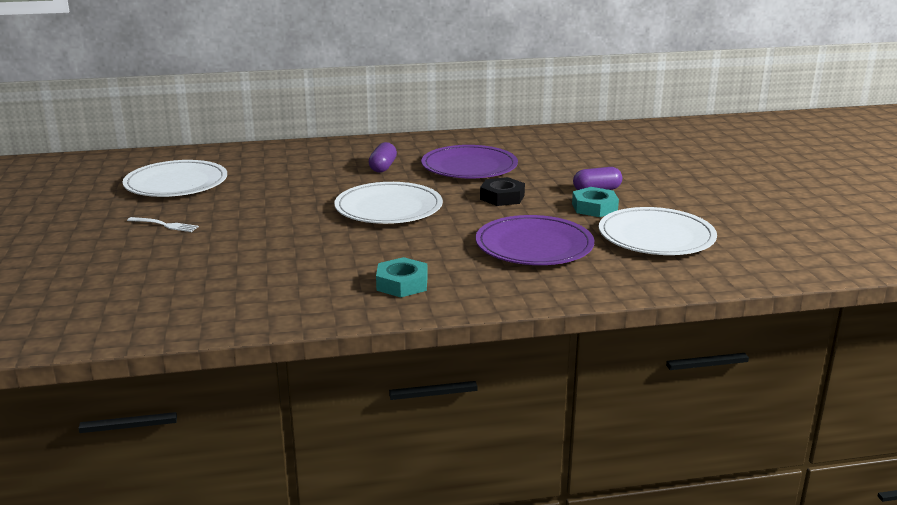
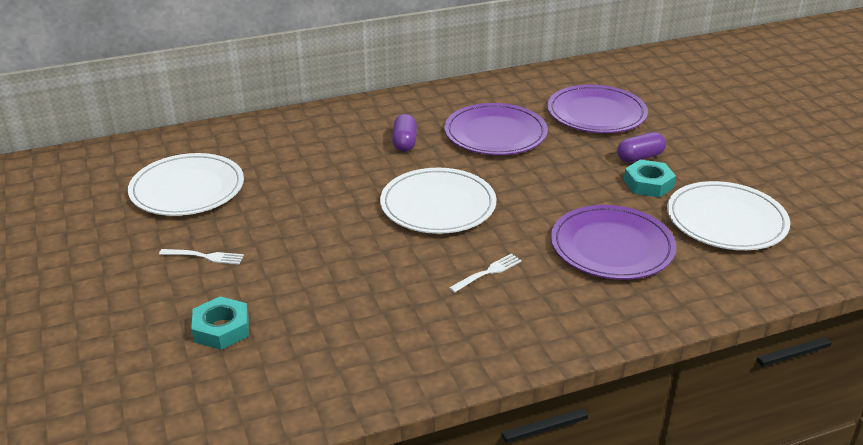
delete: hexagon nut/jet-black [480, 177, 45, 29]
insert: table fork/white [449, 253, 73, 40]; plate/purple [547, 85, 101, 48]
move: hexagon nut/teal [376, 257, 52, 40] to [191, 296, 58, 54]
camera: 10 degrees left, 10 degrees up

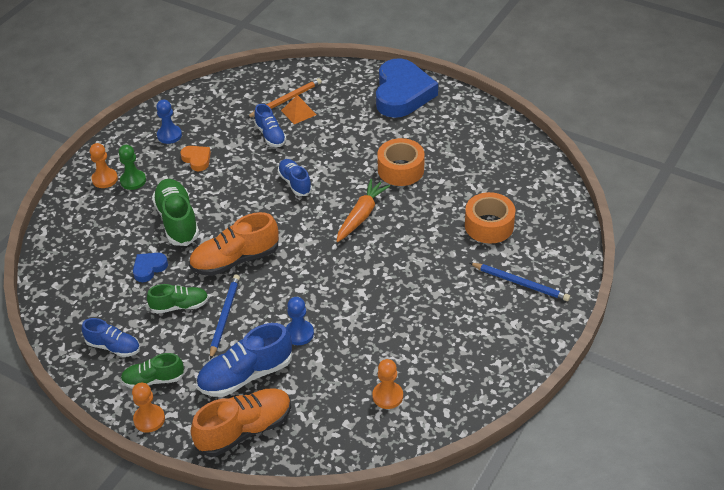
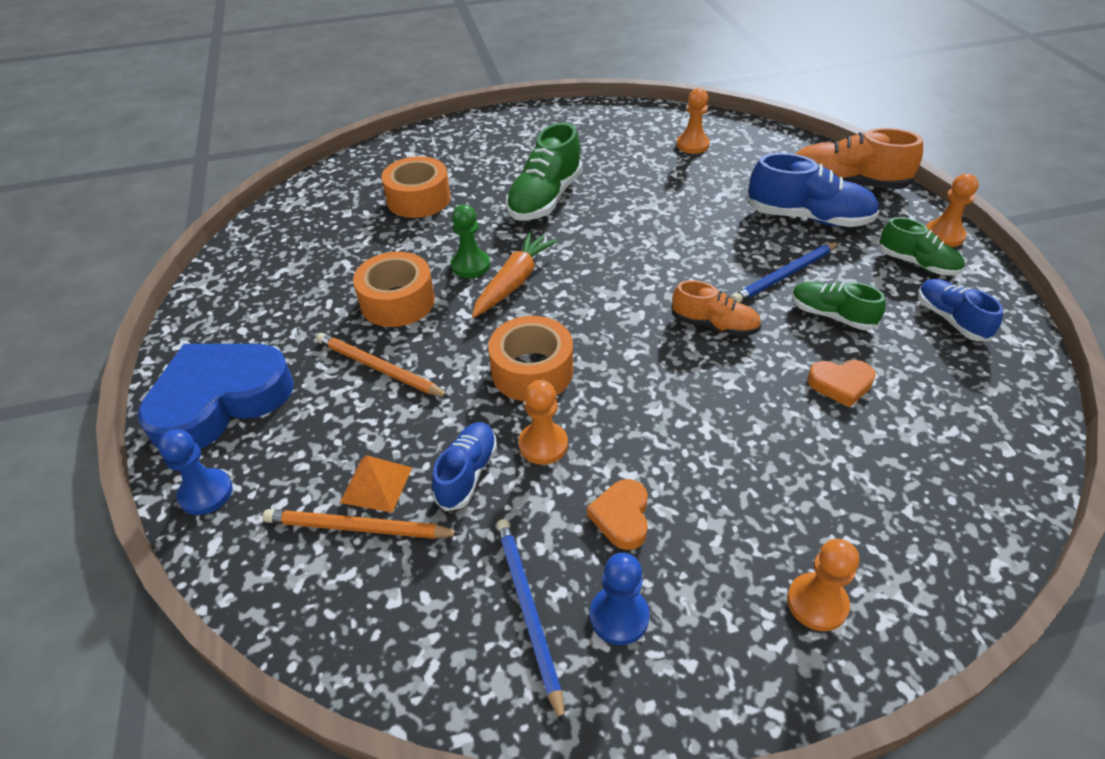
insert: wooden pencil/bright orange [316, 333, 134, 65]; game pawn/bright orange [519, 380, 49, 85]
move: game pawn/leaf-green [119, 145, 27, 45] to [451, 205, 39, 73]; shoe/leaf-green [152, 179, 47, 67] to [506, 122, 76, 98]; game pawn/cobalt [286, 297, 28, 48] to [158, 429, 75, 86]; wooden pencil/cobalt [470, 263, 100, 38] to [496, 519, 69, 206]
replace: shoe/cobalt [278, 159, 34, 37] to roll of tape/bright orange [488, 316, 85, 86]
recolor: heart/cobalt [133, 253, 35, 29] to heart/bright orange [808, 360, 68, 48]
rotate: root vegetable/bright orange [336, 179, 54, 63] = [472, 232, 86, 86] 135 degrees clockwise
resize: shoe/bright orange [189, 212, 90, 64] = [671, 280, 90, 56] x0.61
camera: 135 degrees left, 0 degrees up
══════
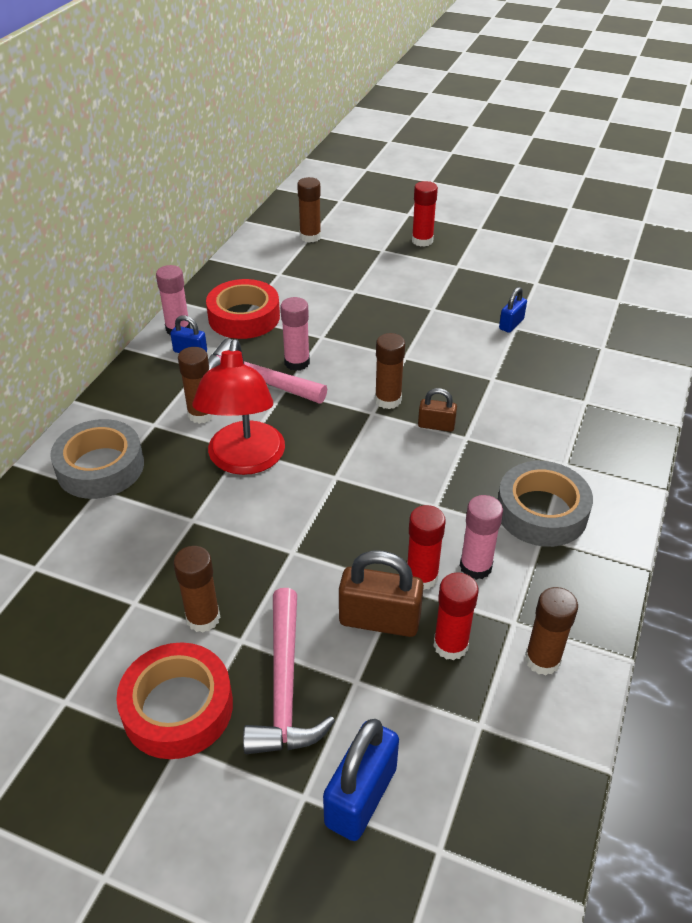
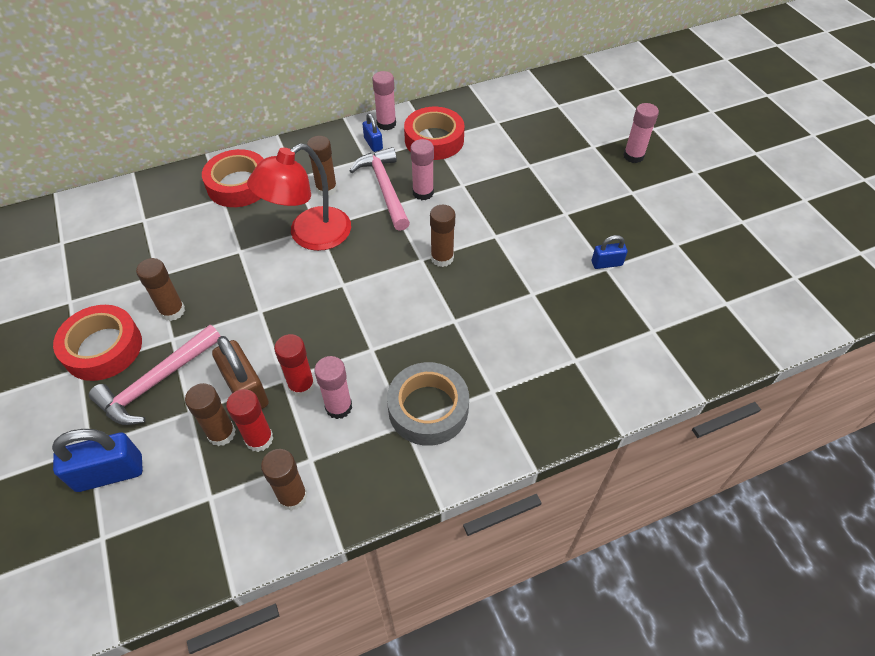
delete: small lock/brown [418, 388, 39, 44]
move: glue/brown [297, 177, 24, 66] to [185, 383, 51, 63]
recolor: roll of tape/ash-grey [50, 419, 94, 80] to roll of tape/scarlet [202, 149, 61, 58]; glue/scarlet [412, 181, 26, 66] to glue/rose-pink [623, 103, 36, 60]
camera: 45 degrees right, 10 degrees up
══════
* [Try it] Taking the line with "delete: small lock/brown [418, 388, 39, 44]" as the first and the line with "camera: 45 degrees right, 10 degrees up" as the last, retype that stretch of the data above exactly, with no other lines.

* [Finished task]
delete: small lock/brown [418, 388, 39, 44]
move: glue/brown [297, 177, 24, 66] to [185, 383, 51, 63]
recolor: roll of tape/ash-grey [50, 419, 94, 80] to roll of tape/scarlet [202, 149, 61, 58]; glue/scarlet [412, 181, 26, 66] to glue/rose-pink [623, 103, 36, 60]
camera: 45 degrees right, 10 degrees up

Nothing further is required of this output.